• _Exercise inputs_:

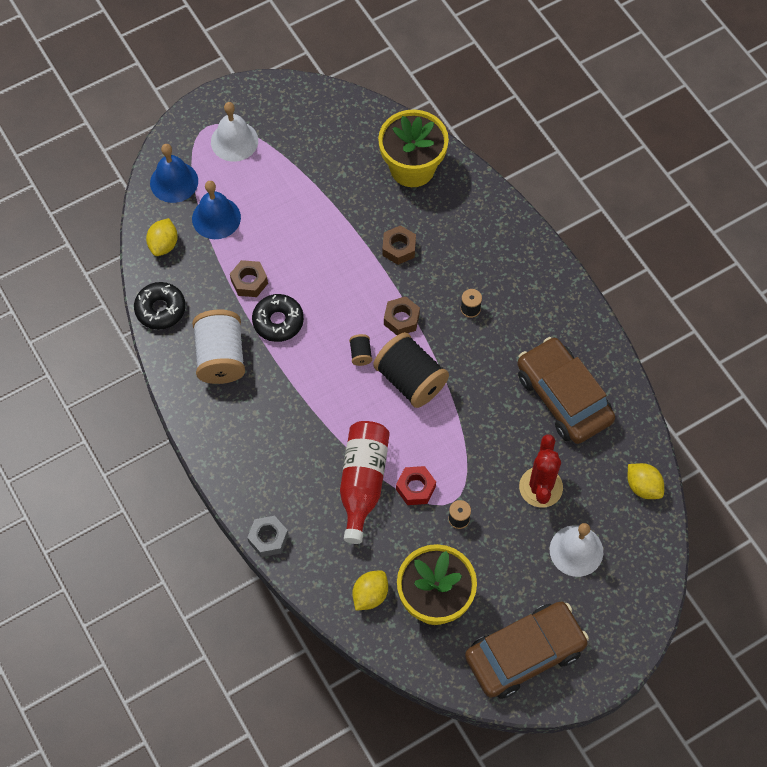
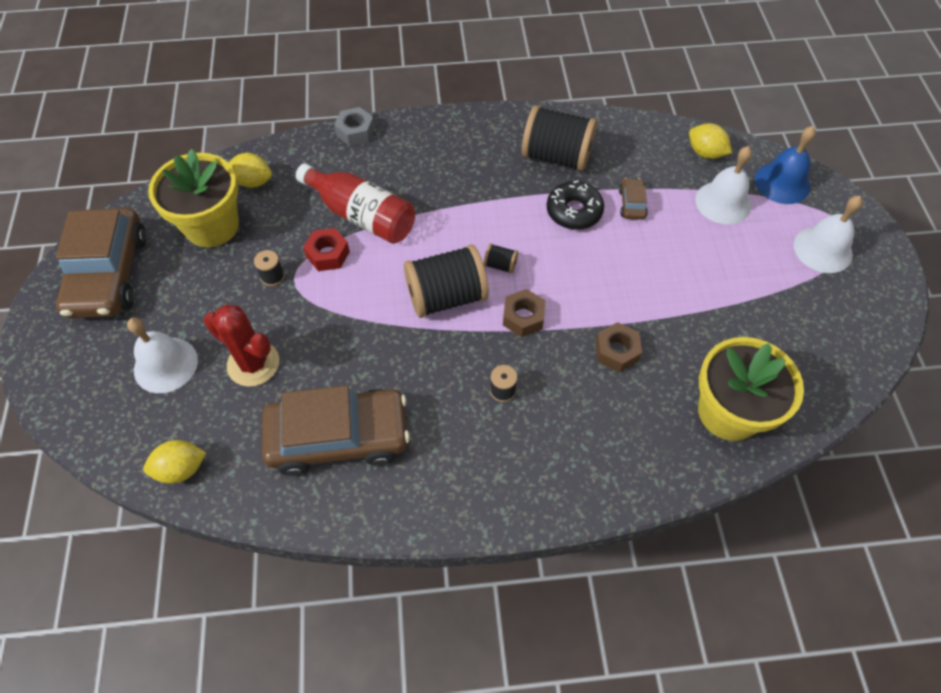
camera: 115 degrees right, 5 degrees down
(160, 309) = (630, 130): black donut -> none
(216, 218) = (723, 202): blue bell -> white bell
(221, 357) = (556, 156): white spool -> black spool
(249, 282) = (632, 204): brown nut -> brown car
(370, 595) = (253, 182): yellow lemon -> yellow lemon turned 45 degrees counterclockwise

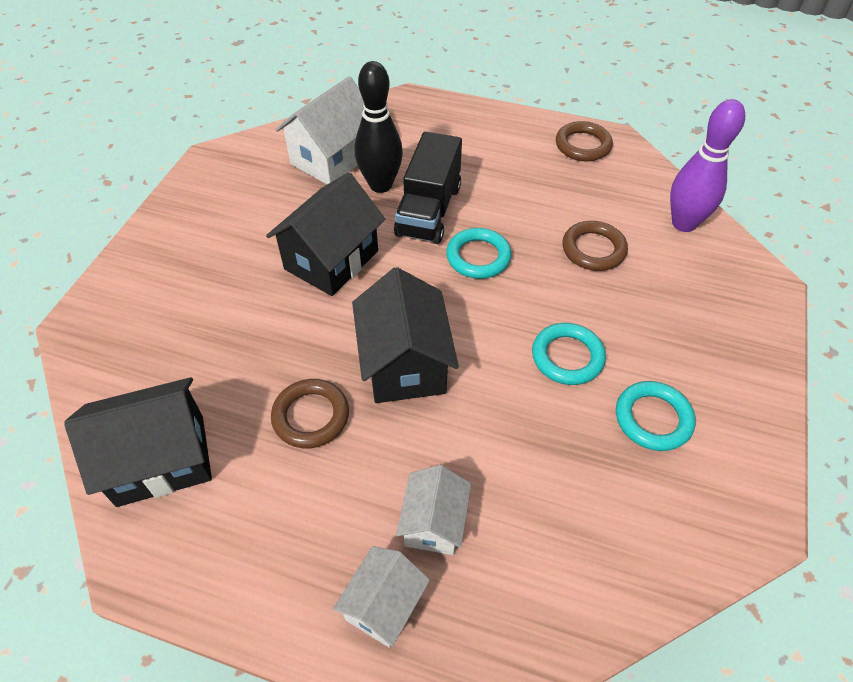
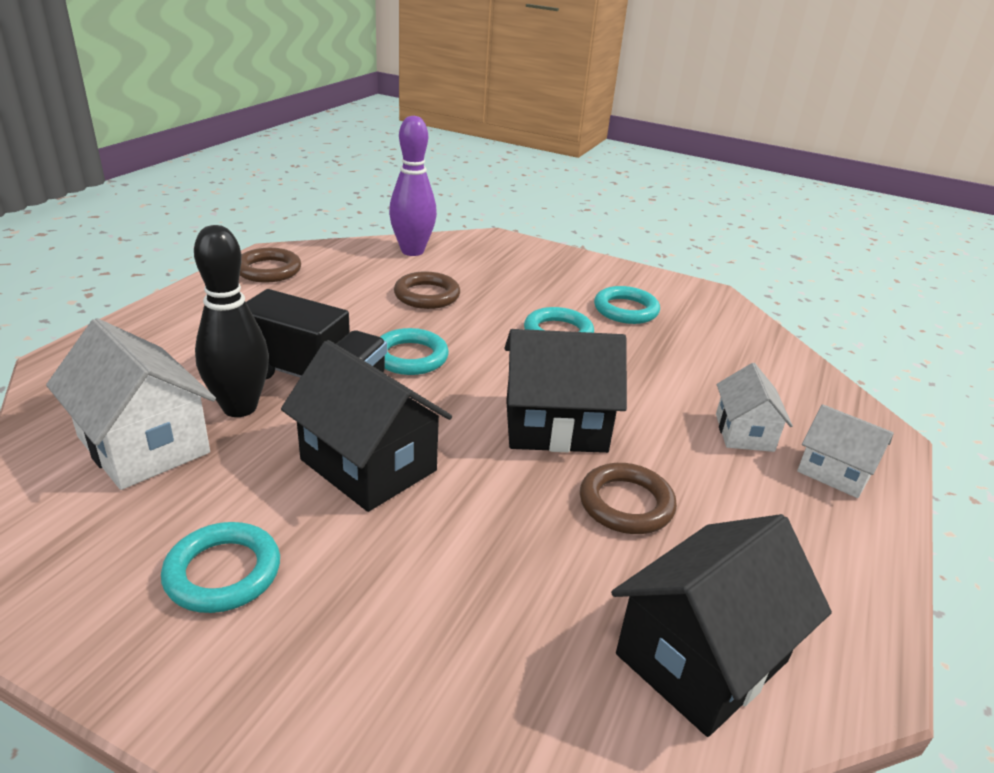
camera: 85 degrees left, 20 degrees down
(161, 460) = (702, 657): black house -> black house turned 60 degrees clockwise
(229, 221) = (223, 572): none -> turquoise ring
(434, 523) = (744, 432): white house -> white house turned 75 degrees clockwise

* * *

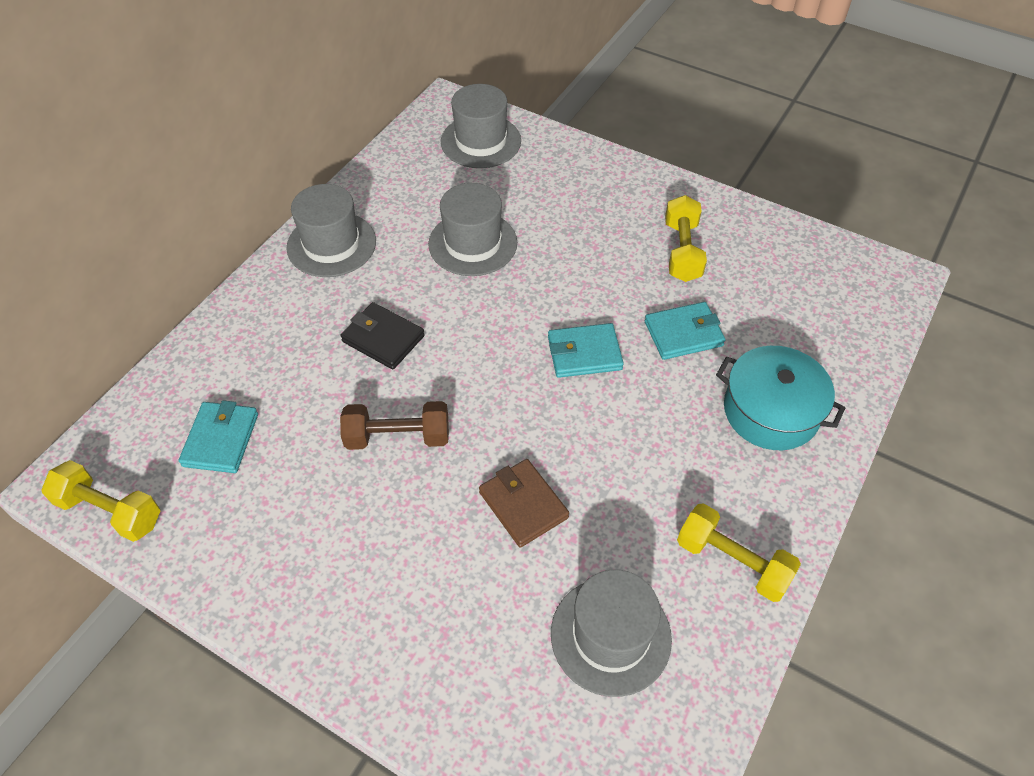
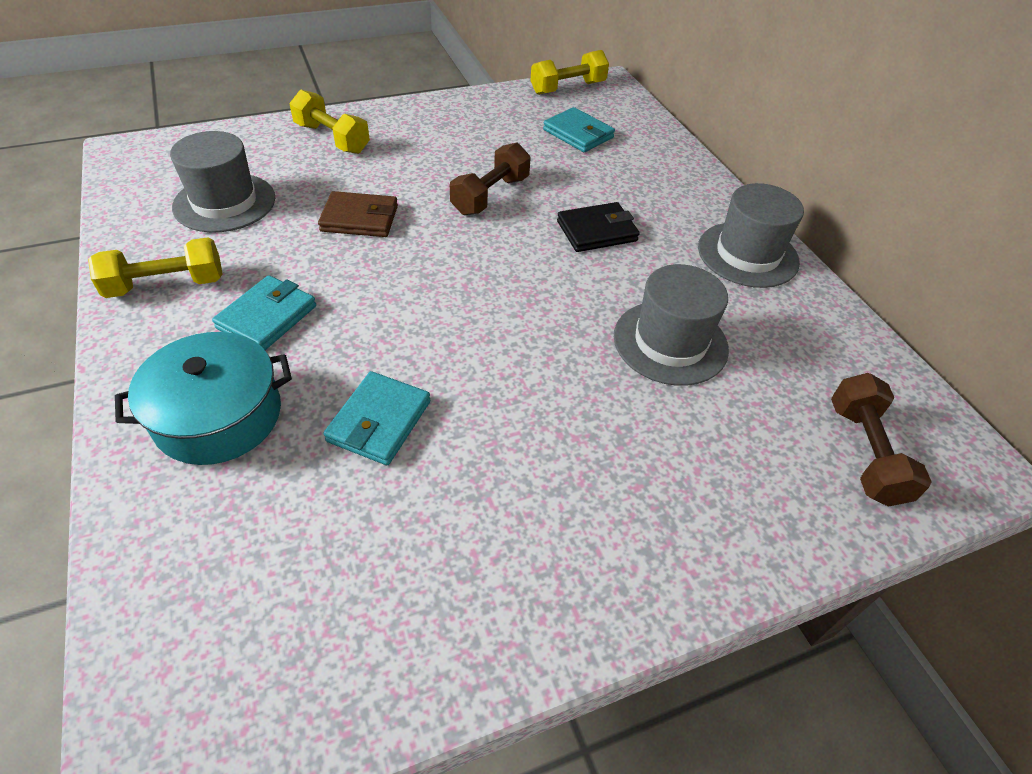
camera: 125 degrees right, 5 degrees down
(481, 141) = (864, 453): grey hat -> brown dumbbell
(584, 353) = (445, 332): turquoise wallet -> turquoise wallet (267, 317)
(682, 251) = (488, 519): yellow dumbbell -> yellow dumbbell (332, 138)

---

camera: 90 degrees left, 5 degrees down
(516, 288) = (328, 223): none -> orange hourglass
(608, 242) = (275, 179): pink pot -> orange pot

• _Task directions_:
Look through the records and gather each line with the word "turquoise".

• _Result_:
(229, 221) = (223, 572): none -> turquoise ring
(584, 353) = (445, 332): turquoise wallet -> turquoise wallet (267, 317)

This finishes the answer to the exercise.